(Stored entries)

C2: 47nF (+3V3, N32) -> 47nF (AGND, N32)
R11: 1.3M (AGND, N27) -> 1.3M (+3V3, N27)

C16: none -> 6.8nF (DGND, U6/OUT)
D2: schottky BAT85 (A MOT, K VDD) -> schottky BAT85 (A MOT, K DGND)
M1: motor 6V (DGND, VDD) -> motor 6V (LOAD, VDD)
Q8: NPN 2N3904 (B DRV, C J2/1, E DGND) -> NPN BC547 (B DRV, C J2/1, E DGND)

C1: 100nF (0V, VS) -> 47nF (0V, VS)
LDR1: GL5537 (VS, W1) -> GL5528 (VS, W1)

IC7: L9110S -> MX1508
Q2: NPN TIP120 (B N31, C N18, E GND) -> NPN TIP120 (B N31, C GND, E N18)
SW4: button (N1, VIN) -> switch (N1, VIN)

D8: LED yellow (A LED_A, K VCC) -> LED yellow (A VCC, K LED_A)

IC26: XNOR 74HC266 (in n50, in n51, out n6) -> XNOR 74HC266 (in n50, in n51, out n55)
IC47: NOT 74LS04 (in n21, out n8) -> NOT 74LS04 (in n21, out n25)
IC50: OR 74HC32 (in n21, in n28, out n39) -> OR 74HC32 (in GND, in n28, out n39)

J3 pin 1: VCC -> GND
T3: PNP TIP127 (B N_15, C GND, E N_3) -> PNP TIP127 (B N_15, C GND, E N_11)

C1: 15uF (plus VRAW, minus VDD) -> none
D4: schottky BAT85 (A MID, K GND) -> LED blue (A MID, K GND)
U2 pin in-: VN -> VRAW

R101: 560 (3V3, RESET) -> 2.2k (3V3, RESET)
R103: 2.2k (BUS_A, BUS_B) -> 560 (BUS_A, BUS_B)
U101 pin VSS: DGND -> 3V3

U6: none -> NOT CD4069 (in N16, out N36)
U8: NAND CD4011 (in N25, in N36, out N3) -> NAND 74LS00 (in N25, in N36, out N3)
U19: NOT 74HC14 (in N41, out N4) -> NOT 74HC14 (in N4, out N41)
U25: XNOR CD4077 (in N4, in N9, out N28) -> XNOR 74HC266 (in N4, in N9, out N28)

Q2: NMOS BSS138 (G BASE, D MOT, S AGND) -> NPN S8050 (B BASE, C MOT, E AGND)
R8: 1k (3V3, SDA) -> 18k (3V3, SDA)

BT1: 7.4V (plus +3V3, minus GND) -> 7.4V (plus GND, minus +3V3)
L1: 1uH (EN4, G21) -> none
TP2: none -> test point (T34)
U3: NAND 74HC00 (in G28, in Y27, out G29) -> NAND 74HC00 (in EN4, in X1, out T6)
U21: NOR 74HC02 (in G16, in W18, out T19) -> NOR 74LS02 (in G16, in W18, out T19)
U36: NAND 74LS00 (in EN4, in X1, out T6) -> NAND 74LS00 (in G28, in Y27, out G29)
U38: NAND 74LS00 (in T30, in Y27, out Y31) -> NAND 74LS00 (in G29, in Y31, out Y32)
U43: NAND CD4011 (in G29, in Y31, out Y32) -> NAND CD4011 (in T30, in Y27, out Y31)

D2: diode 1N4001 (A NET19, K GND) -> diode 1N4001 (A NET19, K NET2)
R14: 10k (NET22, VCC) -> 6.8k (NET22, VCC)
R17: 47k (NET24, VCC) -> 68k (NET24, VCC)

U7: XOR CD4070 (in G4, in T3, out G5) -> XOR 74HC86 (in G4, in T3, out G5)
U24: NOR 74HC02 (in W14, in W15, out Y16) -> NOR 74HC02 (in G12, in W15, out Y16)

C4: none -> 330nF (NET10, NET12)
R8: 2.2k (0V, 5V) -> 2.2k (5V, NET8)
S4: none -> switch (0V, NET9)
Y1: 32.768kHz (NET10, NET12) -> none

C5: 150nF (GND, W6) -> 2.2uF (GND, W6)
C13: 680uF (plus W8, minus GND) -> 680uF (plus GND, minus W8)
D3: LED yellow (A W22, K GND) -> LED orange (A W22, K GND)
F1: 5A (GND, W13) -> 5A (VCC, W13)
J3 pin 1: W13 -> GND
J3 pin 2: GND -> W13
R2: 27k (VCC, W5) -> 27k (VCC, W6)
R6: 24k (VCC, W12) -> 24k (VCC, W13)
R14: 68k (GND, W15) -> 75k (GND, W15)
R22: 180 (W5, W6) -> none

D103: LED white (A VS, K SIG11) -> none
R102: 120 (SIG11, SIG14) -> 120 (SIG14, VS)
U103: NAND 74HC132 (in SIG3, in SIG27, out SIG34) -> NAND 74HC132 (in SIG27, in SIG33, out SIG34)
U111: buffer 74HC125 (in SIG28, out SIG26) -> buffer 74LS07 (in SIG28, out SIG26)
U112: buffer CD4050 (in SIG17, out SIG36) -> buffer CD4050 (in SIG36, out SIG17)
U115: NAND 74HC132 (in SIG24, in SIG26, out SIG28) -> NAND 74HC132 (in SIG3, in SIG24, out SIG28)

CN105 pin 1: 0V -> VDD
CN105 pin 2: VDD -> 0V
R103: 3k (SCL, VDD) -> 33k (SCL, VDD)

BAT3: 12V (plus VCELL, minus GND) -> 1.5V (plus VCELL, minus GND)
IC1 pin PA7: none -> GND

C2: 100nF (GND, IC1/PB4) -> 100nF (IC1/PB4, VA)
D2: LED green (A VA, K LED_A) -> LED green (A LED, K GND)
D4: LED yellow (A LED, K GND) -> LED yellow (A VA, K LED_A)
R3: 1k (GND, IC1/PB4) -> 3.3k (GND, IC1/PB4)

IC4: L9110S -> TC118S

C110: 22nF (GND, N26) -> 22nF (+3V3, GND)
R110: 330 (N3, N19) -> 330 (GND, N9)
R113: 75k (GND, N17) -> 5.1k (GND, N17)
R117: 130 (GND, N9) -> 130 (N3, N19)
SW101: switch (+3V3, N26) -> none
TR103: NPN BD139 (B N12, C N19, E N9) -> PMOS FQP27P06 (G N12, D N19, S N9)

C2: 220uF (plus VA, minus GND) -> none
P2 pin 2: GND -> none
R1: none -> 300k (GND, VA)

> **PROBLEM TO WORK ON**: Which lines above hold the string "yellow"? Please copy all of them.

> **WRITTEN REPLY**:
D8: LED yellow (A LED_A, K VCC) -> LED yellow (A VCC, K LED_A)
D3: LED yellow (A W22, K GND) -> LED orange (A W22, K GND)
D4: LED yellow (A LED, K GND) -> LED yellow (A VA, K LED_A)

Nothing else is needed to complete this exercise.